Records to use ▸
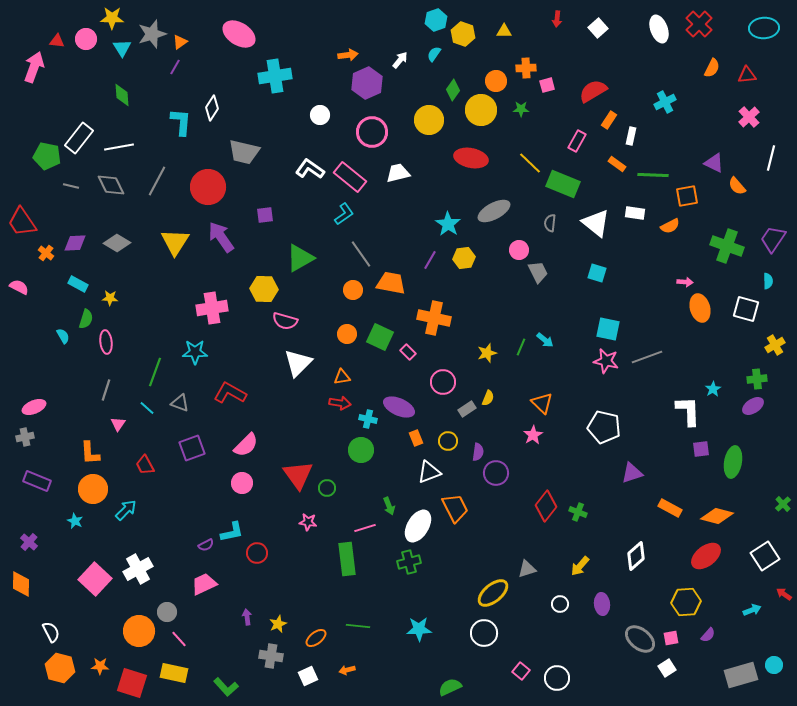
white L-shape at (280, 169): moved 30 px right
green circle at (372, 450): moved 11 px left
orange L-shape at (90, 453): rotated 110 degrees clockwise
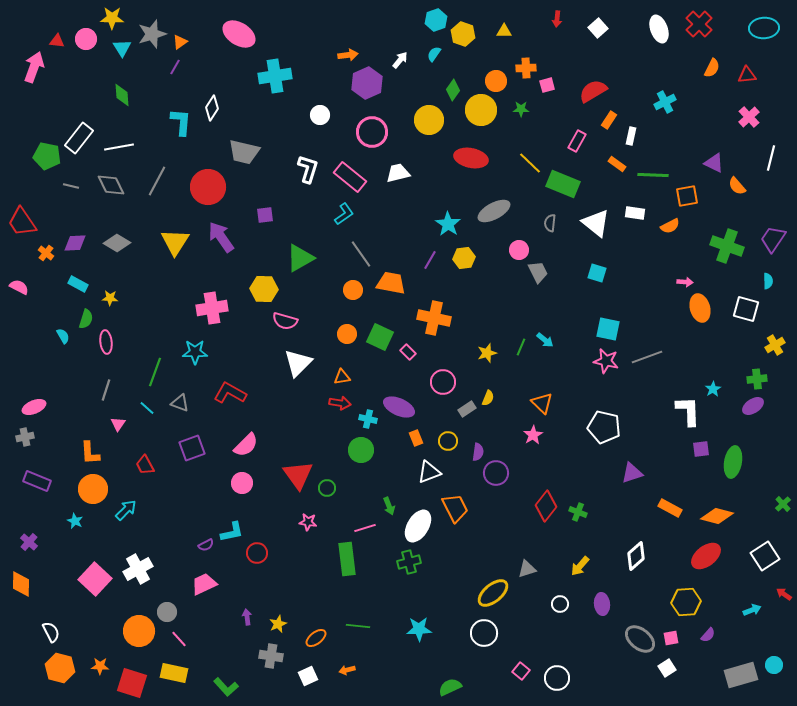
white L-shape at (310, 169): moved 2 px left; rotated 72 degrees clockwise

--

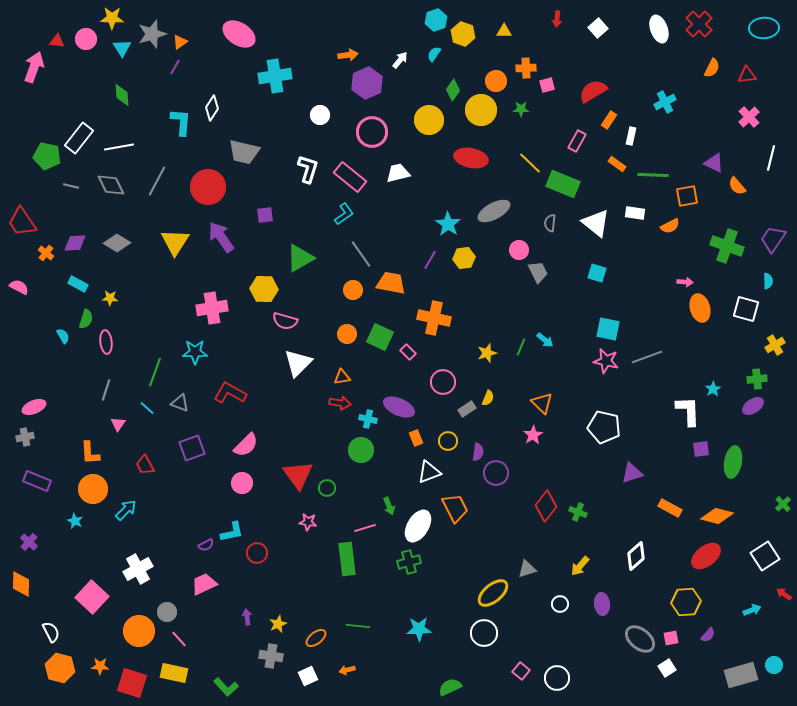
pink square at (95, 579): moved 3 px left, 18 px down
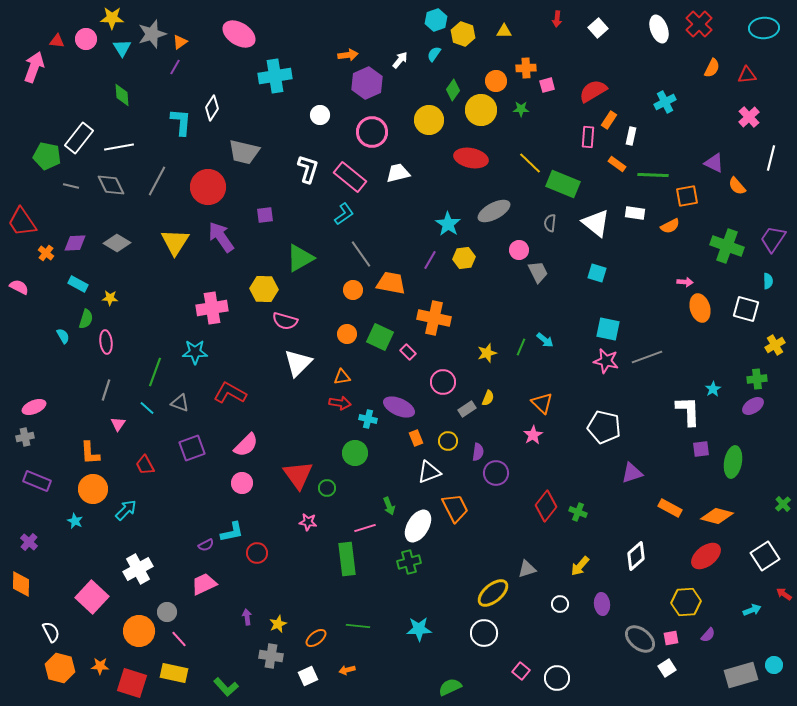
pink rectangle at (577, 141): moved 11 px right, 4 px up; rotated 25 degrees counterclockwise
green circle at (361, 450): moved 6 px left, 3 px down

--

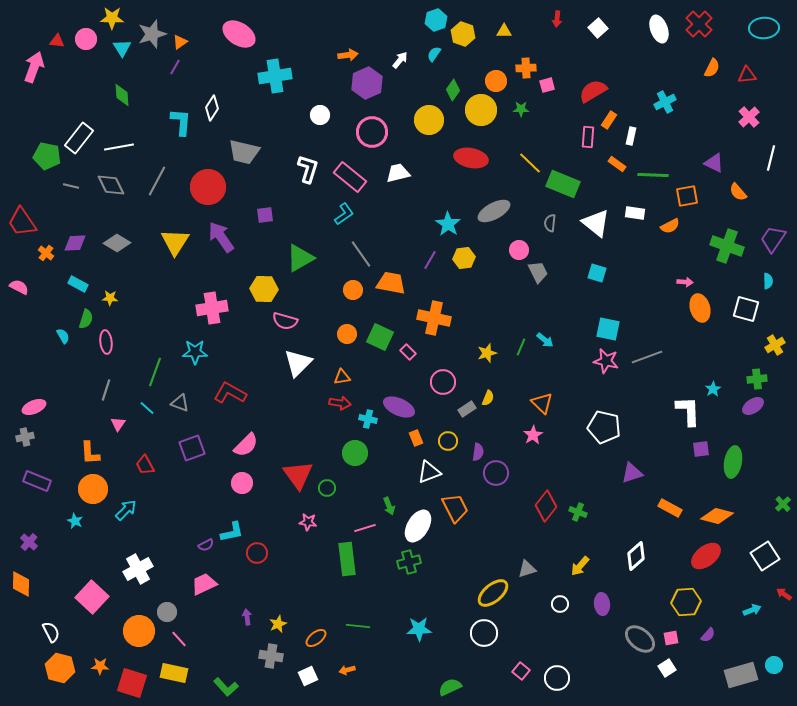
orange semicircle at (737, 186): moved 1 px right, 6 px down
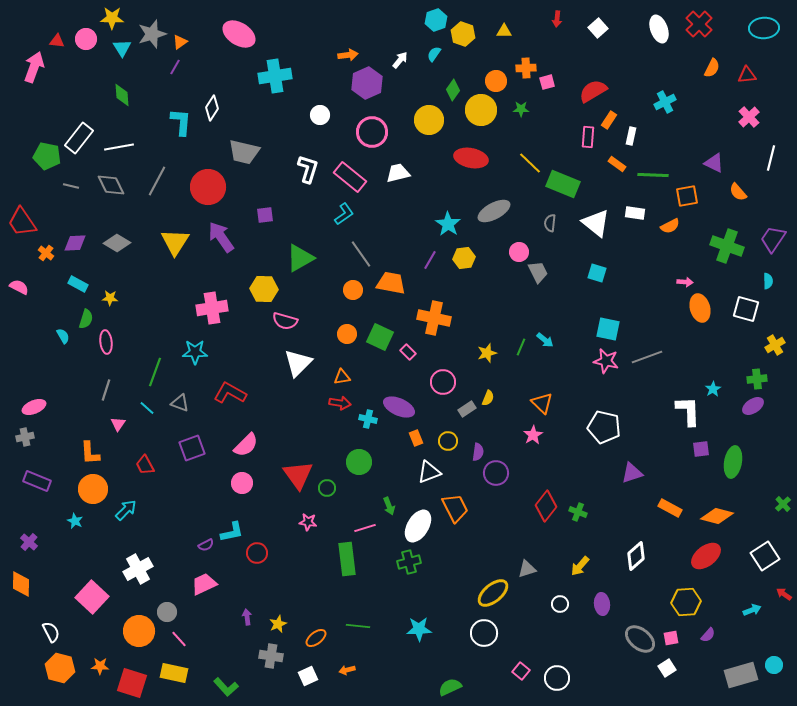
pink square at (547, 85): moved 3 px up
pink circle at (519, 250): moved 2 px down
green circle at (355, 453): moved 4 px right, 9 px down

Stated goal ▸ Put the lines from the one that has "orange semicircle at" through the one that has "green circle at (355, 453): moved" into a JSON list of strings, one string per line, with blank lines and pictures left out.

Exercise result ▸
[
  "orange semicircle at (737, 186): moved 1 px right, 6 px down",
  "pink square at (547, 85): moved 3 px up",
  "pink circle at (519, 250): moved 2 px down",
  "green circle at (355, 453): moved 4 px right, 9 px down"
]